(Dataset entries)
--*--
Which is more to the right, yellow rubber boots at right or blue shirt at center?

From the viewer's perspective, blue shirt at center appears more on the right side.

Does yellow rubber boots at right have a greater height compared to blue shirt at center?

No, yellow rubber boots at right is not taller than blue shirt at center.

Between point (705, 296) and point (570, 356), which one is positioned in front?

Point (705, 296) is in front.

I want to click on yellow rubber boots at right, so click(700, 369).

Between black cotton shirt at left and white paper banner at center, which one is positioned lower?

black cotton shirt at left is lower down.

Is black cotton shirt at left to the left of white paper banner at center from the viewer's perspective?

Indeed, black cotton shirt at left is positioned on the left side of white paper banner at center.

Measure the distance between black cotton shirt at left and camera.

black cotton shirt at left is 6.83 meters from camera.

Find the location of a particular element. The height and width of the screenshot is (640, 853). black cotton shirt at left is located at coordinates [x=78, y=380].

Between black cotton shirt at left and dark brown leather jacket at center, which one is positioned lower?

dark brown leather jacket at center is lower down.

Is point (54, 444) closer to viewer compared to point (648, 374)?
--*--
__ACTIVITY__. Rewrite the records above, changing each "black cotton shirt" to "gray wool sweater" and keeping everything else the same.

__TASK RESPONSE__.
Which is more to the right, yellow rubber boots at right or blue shirt at center?

From the viewer's perspective, blue shirt at center appears more on the right side.

Does yellow rubber boots at right have a greater height compared to blue shirt at center?

No, yellow rubber boots at right is not taller than blue shirt at center.

Between point (705, 296) and point (570, 356), which one is positioned in front?

Point (705, 296) is in front.

I want to click on yellow rubber boots at right, so click(700, 369).

Between gray wool sweater at left and white paper banner at center, which one is positioned lower?

gray wool sweater at left is lower down.

Is gray wool sweater at left to the left of white paper banner at center from the viewer's perspective?

Indeed, gray wool sweater at left is positioned on the left side of white paper banner at center.

Measure the distance between gray wool sweater at left and camera.

gray wool sweater at left is 6.83 meters from camera.

Find the location of a particular element. The height and width of the screenshot is (640, 853). gray wool sweater at left is located at coordinates [x=78, y=380].

Between gray wool sweater at left and dark brown leather jacket at center, which one is positioned lower?

dark brown leather jacket at center is lower down.

Is point (54, 444) closer to viewer compared to point (648, 374)?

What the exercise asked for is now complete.